== About this task ==
Everything from the opening line of the listing below to the line that has "none -> lime brick D10:E10 level 1", inclusive, should be returned exactly, except the pictures.

== Provided data ==
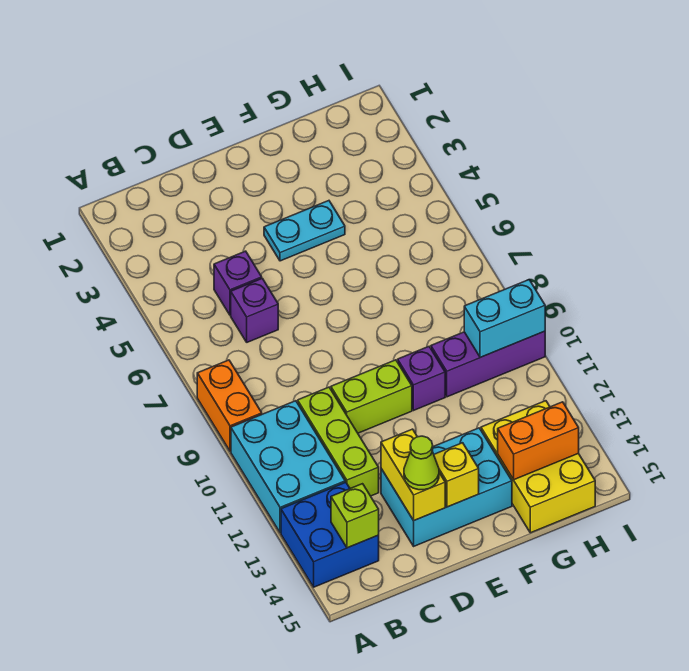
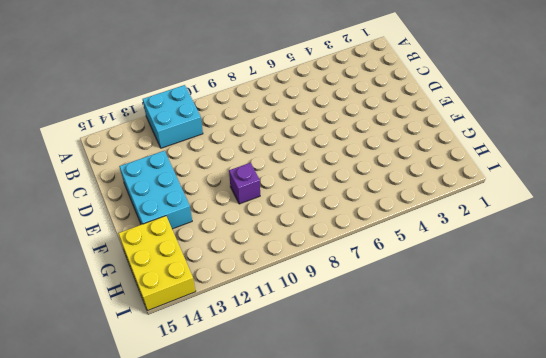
cyan brick A11:B12 level 1 -> cyan brick A10:B12 level 1
yellow brick G14:I15 level 1 -> yellow brick G13:H15 level 1
none -> orange brick A8:A9 level 1
none -> blue brick A13:B14 level 1
none -> purple brick C5 level 1

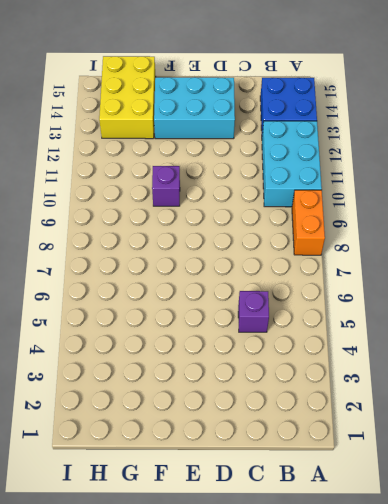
none -> purple brick C6 level 1
none -> lime brick C10:C12 level 1
none -> lime brick D10:E10 level 1

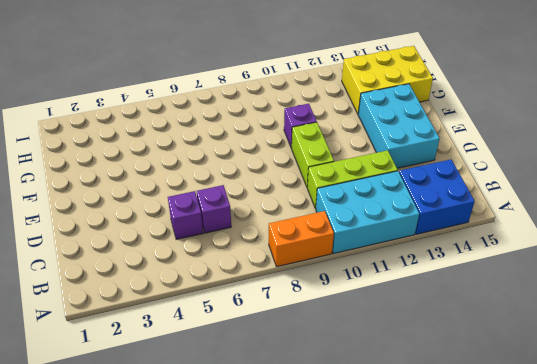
none -> cyan plate E4:F4 level 1
none -> purple brick G10:I10 level 1
none -> lime brick B14 level 2

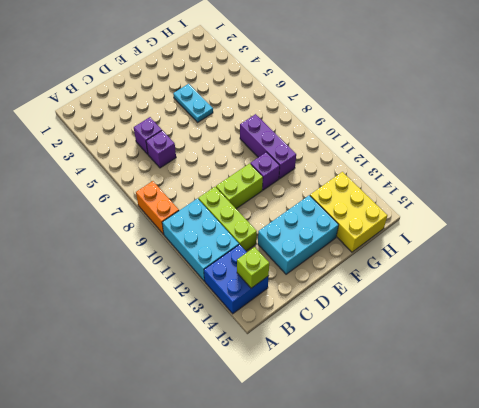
cyan plate F4:F5 level 1 -> cyan plate E4:F4 level 1
purple brick G8:G10 level 1 -> purple brick G10:I10 level 1
none -> yellow brick D13:D14 level 2
none -> yellow brick E14 level 2
none -> orange brick G14:H14 level 2

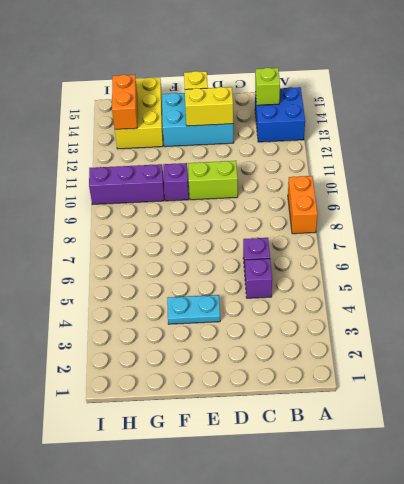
yellow brick D13:E13 level 2 -> yellow brick D13:D14 level 2
orange brick H13:H14 level 2 -> orange brick G14:H14 level 2
none -> cyan brick A10:B12 level 1
none -> lime brick C10:C12 level 1
none -> cyan brick H10:I10 level 2

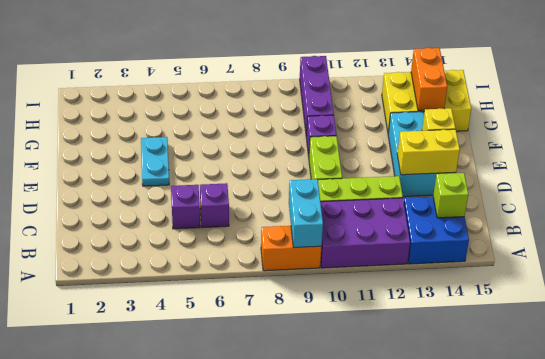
cyan brick A9:B9 level 2 -> cyan brick H10:I10 level 2
purple brick A10:B12 level 1 -> cyan brick A10:B12 level 1
none -> lime cone D14 level 3

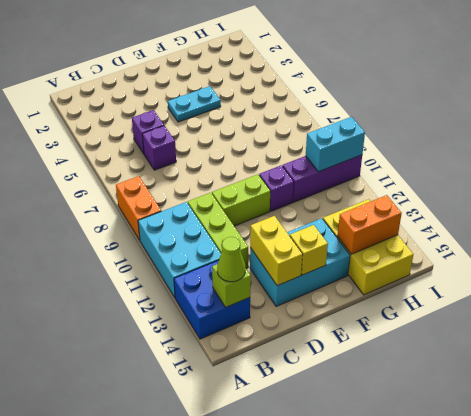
lime cone B14 level 3 -> lime cone D14 level 3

== Task result ==
cyan brick A11:B12 level 1 -> cyan brick A10:B12 level 1
yellow brick G14:I15 level 1 -> yellow brick G13:H15 level 1
none -> orange brick A8:A9 level 1
none -> blue brick A13:B14 level 1
none -> purple brick C5 level 1

none -> purple brick C6 level 1
none -> lime brick C10:C12 level 1
none -> lime brick D10:E10 level 1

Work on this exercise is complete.